**Work order:** An exact transcription of all the data is required, with every image removed.

(Beginning of Extracted information)

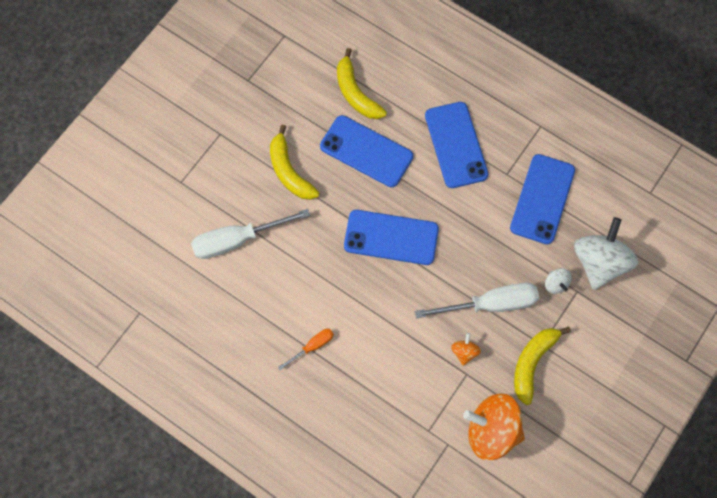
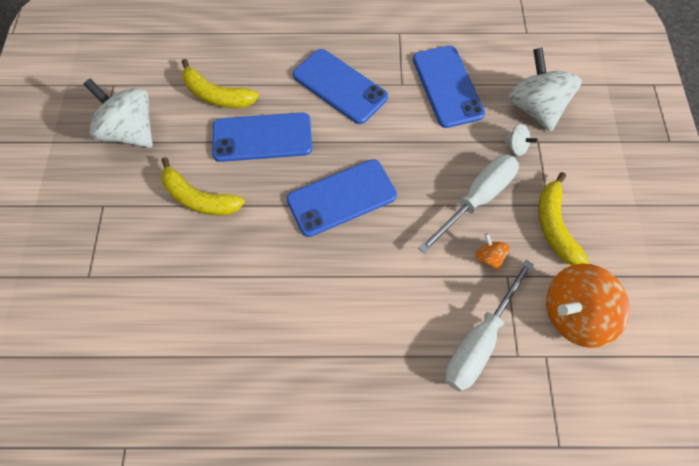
camera: 35 degrees left, 5 degrees down
(237, 240) = (188, 296): white screwdriver -> white screwdriver (479, 341)
(274, 85) = (130, 131): none -> white spinning top
(312, 346) = (342, 352): orange screwdriver -> none

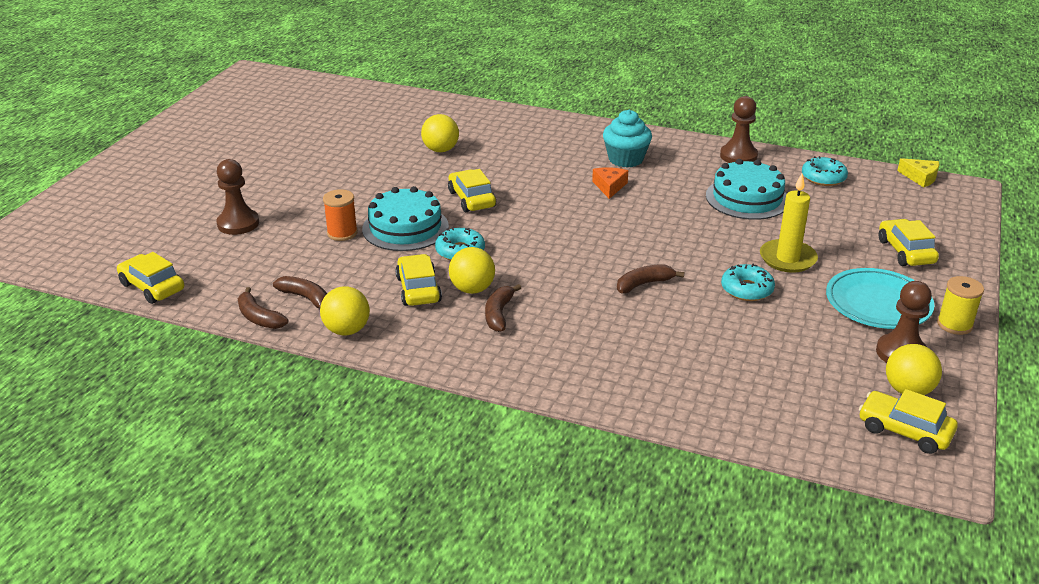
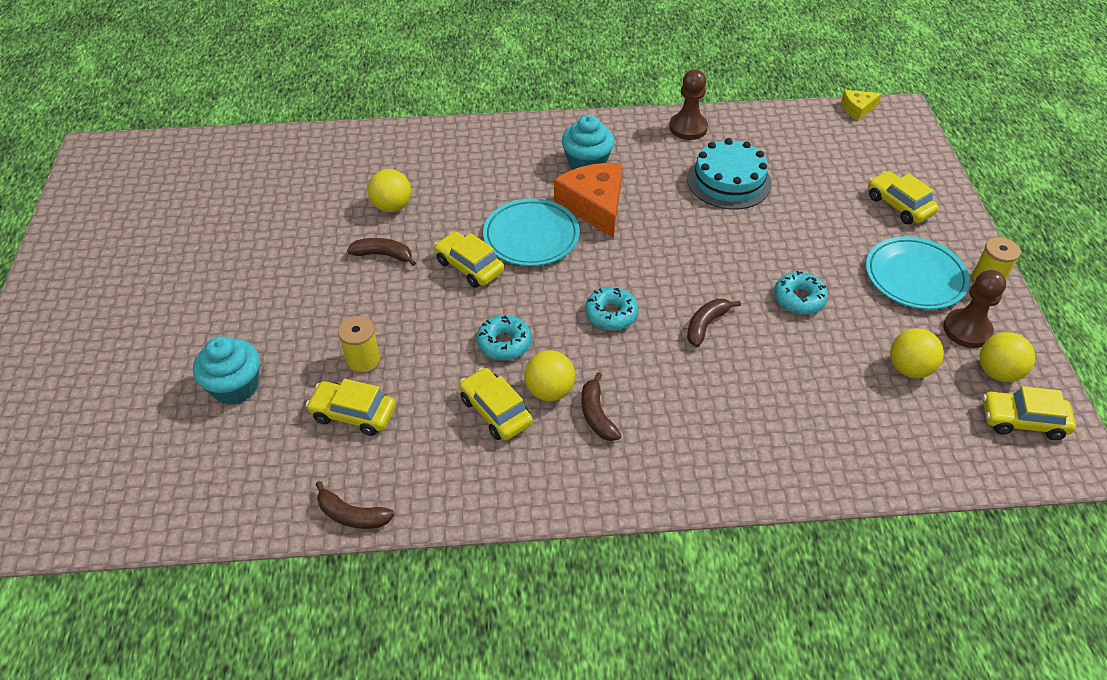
camera: 25 degrees left, 15 degrees up
(152, 287) = (197, 517): yellow car -> yellow car (353, 414)
(238, 223) = (235, 387): brown pawn -> turquoise cupcake
(306, 298) = (385, 468): brown banana -> brown banana (383, 255)
(342, 233) = (363, 360): orange spool -> yellow spool
(347, 330) = (459, 496): yellow ball -> yellow ball (909, 368)
(405, 228) = (426, 330): turquoise cake -> none
(538, 193) = (531, 236): none -> turquoise plate
(609, 186) = (594, 205): orange cheese -> orange cheese, size x1.93
(787, 259) = (809, 247): yellow candle -> none
(823, 178) = (778, 134): turquoise donut -> turquoise donut (611, 314)
(920, 177) = (857, 109): yellow cheese -> yellow cheese turned 150 degrees clockwise

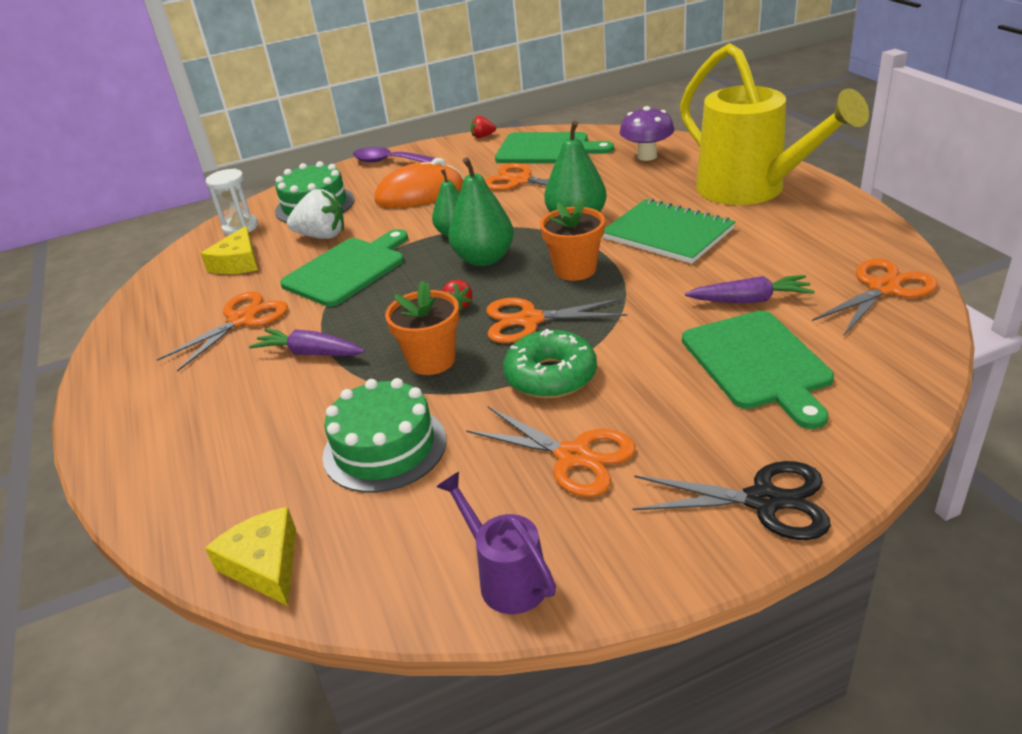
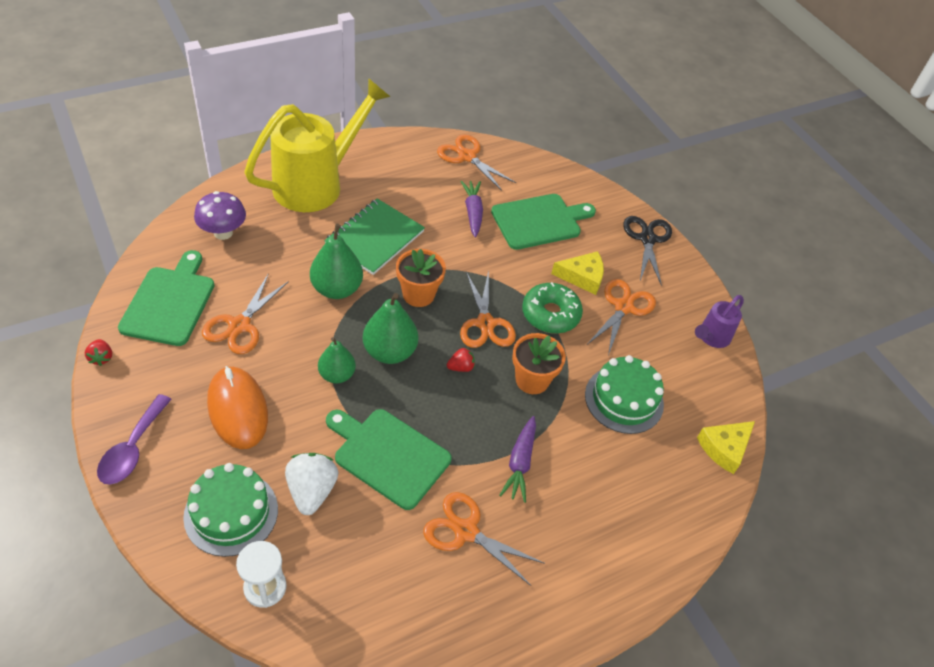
camera: 105 degrees left, 15 degrees up
(238, 262) = (352, 566): yellow cheese -> yellow cheese (582, 277)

(End of Extracted information)

**Answer area:**
camera: 35 degrees left, 5 degrees down
(237, 240) = (188, 296): white screwdriver -> white screwdriver (479, 341)
(274, 85) = (130, 131): none -> white spinning top
(312, 346) = (342, 352): orange screwdriver -> none

camera: 25 degrees left, 15 degrees up
(152, 287) = (197, 517): yellow car -> yellow car (353, 414)
(238, 223) = (235, 387): brown pawn -> turquoise cupcake
(306, 298) = (385, 468): brown banana -> brown banana (383, 255)
(342, 233) = (363, 360): orange spool -> yellow spool
(347, 330) = (459, 496): yellow ball -> yellow ball (909, 368)
(405, 228) = (426, 330): turquoise cake -> none
(538, 193) = (531, 236): none -> turquoise plate
(609, 186) = (594, 205): orange cheese -> orange cheese, size x1.93
(787, 259) = (809, 247): yellow candle -> none
(823, 178) = (778, 134): turquoise donut -> turquoise donut (611, 314)
(920, 177) = (857, 109): yellow cheese -> yellow cheese turned 150 degrees clockwise

camera: 105 degrees left, 15 degrees up
(238, 262) = (352, 566): yellow cheese -> yellow cheese (582, 277)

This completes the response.